╭──

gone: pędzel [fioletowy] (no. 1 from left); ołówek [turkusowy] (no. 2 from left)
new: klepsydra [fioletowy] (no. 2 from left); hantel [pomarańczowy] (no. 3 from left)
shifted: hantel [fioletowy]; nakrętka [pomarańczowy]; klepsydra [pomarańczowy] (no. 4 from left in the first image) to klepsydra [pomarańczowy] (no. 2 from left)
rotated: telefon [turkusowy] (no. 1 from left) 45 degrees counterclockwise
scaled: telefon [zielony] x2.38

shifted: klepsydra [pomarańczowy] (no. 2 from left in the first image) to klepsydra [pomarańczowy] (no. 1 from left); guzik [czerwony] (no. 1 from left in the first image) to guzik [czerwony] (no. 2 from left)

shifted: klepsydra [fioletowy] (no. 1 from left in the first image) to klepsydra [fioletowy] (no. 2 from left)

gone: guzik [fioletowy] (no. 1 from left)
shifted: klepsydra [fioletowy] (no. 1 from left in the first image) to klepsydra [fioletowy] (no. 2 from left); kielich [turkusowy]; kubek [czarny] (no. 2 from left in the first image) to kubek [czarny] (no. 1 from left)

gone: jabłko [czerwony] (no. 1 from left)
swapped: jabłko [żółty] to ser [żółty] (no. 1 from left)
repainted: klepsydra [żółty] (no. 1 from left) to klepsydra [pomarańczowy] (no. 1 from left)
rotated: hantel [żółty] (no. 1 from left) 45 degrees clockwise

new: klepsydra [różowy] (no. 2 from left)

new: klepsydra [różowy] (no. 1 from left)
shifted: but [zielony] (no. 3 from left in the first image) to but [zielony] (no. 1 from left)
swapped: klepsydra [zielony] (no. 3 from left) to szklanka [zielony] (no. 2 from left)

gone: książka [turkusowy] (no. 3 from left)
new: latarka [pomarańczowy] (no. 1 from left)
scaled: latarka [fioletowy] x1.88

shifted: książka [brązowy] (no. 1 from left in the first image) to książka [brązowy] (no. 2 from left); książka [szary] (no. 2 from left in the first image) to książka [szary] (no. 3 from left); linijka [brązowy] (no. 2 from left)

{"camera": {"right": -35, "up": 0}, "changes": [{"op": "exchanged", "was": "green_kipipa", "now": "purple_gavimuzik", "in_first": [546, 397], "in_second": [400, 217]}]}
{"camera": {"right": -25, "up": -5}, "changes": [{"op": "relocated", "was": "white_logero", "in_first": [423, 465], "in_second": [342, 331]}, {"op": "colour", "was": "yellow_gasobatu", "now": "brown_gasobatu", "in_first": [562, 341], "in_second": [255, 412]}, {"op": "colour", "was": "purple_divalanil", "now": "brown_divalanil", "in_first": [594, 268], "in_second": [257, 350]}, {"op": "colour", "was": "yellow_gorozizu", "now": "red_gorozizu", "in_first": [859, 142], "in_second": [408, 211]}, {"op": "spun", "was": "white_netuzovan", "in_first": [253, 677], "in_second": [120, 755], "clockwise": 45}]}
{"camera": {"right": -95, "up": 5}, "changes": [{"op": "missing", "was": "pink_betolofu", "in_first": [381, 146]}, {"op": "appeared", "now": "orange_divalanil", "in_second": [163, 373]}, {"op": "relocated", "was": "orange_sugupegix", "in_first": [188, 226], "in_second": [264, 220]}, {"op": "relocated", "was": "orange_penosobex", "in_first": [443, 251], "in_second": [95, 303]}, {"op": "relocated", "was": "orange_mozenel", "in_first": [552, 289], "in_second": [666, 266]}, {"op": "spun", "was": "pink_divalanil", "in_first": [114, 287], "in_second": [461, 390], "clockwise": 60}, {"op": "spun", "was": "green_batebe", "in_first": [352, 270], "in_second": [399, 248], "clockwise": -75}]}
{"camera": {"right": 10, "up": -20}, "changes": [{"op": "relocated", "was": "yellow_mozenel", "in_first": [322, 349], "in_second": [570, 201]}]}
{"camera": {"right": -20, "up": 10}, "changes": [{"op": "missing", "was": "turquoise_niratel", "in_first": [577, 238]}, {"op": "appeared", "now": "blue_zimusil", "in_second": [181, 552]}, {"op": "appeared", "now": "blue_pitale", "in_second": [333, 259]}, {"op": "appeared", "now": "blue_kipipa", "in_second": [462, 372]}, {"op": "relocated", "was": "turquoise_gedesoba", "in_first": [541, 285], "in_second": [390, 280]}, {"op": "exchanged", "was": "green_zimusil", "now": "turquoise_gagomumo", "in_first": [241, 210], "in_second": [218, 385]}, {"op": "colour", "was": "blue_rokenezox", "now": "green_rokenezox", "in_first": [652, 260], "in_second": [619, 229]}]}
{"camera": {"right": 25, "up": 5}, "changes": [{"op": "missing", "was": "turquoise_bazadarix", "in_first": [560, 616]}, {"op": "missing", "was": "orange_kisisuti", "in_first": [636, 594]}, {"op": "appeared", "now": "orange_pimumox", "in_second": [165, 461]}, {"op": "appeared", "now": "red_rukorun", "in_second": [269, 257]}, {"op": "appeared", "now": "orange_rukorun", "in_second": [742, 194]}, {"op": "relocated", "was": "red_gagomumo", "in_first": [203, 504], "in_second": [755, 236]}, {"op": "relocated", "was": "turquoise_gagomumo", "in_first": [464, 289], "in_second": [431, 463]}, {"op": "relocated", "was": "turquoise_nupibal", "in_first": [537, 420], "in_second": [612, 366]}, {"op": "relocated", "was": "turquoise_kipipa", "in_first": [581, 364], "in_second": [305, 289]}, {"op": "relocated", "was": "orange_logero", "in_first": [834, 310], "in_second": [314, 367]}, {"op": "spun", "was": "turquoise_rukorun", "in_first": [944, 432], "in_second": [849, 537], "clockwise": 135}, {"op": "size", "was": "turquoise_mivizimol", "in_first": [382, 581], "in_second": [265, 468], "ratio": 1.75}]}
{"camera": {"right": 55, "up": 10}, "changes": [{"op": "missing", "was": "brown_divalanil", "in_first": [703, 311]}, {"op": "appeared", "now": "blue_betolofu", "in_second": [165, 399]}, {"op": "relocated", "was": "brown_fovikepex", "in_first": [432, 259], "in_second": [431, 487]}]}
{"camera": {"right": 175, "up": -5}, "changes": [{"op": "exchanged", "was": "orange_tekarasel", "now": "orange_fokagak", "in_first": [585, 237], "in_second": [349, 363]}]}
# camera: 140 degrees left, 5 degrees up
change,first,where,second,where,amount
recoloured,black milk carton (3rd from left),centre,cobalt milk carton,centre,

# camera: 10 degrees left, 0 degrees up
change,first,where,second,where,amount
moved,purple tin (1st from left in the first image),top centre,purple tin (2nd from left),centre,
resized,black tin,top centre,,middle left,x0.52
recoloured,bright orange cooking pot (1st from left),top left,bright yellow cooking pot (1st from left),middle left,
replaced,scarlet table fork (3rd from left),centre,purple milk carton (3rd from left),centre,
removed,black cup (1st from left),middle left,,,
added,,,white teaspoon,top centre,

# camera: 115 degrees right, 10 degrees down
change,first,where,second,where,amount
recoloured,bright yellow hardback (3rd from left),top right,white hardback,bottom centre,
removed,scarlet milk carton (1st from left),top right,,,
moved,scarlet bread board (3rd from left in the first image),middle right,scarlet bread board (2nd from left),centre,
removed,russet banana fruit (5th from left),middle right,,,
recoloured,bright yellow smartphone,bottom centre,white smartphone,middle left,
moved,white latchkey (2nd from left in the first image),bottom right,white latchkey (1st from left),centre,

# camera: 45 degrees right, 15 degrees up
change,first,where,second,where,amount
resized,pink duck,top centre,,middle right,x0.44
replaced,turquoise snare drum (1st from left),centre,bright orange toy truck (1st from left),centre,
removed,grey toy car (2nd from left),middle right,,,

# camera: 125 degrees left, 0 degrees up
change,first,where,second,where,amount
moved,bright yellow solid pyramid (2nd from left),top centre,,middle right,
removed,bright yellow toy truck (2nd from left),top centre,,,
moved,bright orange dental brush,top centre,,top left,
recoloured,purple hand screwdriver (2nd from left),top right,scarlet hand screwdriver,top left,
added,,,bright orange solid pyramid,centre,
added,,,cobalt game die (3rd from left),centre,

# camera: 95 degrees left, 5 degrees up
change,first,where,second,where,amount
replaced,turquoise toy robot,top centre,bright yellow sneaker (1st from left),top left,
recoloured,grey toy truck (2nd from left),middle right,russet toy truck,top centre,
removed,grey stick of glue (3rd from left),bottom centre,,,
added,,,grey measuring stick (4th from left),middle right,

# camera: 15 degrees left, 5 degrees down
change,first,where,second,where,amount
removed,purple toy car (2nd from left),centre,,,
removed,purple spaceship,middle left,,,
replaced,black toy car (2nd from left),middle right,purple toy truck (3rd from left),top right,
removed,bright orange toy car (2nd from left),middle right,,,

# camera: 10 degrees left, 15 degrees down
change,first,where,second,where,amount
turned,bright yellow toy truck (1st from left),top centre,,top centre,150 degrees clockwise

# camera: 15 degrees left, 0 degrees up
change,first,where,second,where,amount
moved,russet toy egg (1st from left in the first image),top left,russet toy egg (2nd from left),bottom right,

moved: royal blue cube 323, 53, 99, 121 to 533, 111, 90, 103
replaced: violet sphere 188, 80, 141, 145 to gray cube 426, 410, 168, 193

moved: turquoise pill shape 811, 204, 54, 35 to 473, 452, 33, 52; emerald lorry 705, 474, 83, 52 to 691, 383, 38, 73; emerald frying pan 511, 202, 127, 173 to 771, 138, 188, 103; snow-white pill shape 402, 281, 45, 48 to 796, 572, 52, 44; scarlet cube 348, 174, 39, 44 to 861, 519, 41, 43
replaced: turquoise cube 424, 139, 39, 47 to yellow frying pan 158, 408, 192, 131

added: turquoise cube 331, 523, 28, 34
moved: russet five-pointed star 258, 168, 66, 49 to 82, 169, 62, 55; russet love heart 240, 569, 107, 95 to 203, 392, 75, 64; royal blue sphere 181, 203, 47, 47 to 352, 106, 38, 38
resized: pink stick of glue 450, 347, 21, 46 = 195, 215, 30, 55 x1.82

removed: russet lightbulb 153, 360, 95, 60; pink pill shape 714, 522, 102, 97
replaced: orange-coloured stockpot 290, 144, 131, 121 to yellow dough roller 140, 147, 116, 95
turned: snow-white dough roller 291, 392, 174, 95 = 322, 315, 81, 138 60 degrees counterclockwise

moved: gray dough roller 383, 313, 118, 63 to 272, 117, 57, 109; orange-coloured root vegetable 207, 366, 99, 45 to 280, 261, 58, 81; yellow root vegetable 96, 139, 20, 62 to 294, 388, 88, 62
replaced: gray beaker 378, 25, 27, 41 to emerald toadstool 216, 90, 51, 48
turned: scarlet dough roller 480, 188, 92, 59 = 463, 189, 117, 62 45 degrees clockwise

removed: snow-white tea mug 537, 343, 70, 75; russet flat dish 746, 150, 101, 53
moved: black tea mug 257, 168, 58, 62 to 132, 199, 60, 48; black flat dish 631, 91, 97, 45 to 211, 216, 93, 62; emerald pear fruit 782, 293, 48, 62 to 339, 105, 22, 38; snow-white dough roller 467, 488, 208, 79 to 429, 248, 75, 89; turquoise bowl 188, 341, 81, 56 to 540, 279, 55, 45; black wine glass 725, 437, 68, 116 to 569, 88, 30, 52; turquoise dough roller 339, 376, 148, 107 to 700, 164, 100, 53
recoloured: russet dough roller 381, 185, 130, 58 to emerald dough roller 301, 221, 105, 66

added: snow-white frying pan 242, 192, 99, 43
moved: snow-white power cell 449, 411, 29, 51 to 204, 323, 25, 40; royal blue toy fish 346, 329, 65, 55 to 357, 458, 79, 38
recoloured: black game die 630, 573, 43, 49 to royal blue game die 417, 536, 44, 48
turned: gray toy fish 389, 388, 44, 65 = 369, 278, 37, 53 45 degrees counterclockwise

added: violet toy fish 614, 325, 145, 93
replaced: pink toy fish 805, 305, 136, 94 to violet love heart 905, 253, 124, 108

╰──

◆ **Problem description**
Produce the lines from the top of the listing through the "shifted: hantel [fioletowy];" line exactly as they appear, with no additional output.

◆ **Response box**
gone: pędzel [fioletowy] (no. 1 from left); ołówek [turkusowy] (no. 2 from left)
new: klepsydra [fioletowy] (no. 2 from left); hantel [pomarańczowy] (no. 3 from left)
shifted: hantel [fioletowy]; nakrętka [pomarańczowy]; klepsydra [pomarańczowy] (no. 4 from left in the first image) to klepsydra [pomarańczowy] (no. 2 from left)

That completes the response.